WORK ORDER
Don't include pictures. Quote the lines below from the first through the line that contains "(534, 174) = (342, 212): yellow".

Collection entries:
>>

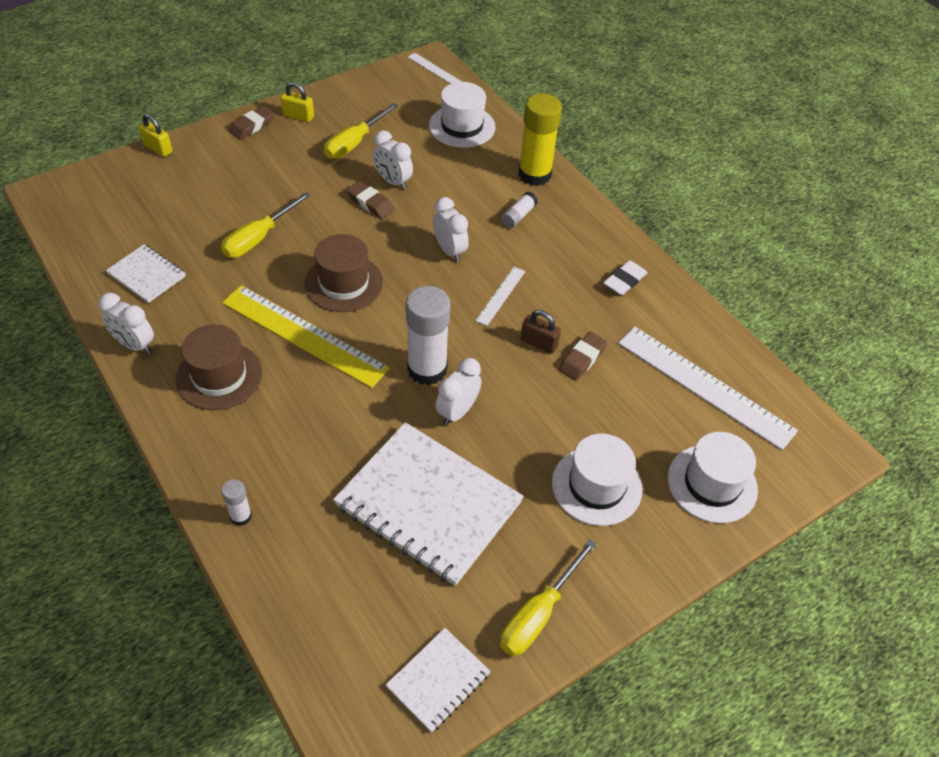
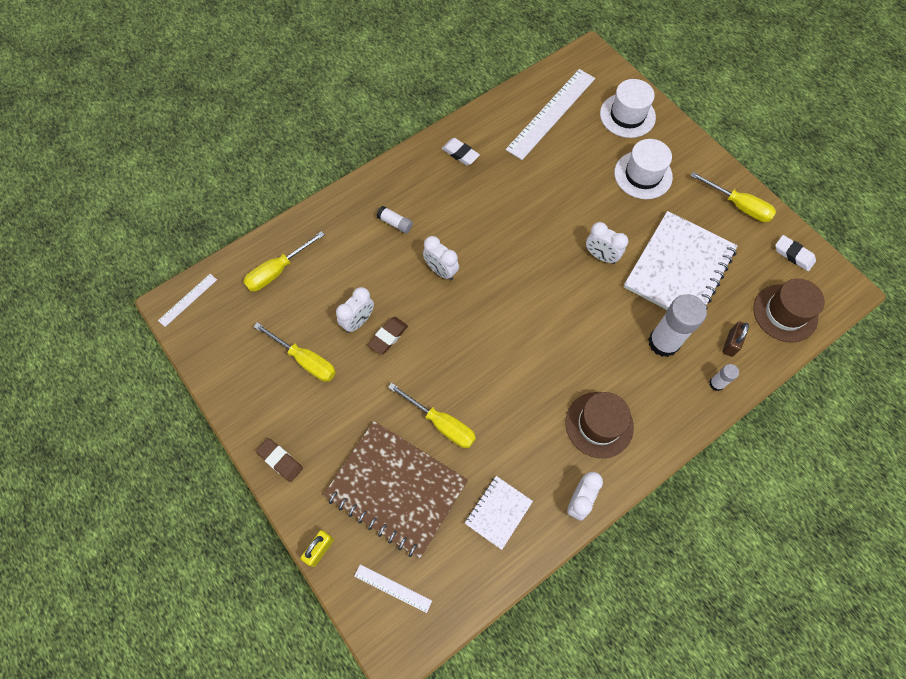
camera: 90 degrees left, 15 degrees up
(198, 201) = (396, 489): none -> brown notebook
(298, 116) = (264, 418): yellow padlock -> none
(304, 335) = (547, 368): yellow ruler -> none
(344, 283) = (487, 346): brown hat -> brown hat (785, 313)
(427, 369) = (566, 278): white glue stick -> white glue stick (663, 342)
(438, 680) = (793, 255): white notebook -> white eraser
(450, 251) = (441, 271): white clock -> white clock turned 105 degrees counterclockwise
(462, 126) = (278, 271): white hat -> yellow screwdriver
(500, 295) = (486, 233): white ruler -> white ruler (392, 588)
(534, 174) = (342, 212): yellow glue stick -> none
(539, 343) = (529, 207): brown padlock -> brown padlock (731, 343)
(582, 359) = (540, 181): brown eraser -> none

<<

ANSWER
camera: 90 degrees left, 15 degrees up
(198, 201) = (396, 489): none -> brown notebook
(298, 116) = (264, 418): yellow padlock -> none
(304, 335) = (547, 368): yellow ruler -> none
(344, 283) = (487, 346): brown hat -> brown hat (785, 313)
(427, 369) = (566, 278): white glue stick -> white glue stick (663, 342)
(438, 680) = (793, 255): white notebook -> white eraser
(450, 251) = (441, 271): white clock -> white clock turned 105 degrees counterclockwise
(462, 126) = (278, 271): white hat -> yellow screwdriver
(500, 295) = (486, 233): white ruler -> white ruler (392, 588)
(534, 174) = (342, 212): yellow glue stick -> none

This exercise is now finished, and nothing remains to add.